● **Problem statement**
Reproduce word for word the line that contains "none -> green round brick C10 level 2" and every line after it to the end of the records, with nothing else added.

Saved data entries:
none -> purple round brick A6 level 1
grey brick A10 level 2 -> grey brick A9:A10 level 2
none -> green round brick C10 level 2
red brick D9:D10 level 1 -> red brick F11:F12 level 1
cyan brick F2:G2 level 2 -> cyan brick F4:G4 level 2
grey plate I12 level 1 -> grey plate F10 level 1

● **Your response**
none -> green round brick C10 level 2
red brick D9:D10 level 1 -> red brick F11:F12 level 1
cyan brick F2:G2 level 2 -> cyan brick F4:G4 level 2
grey plate I12 level 1 -> grey plate F10 level 1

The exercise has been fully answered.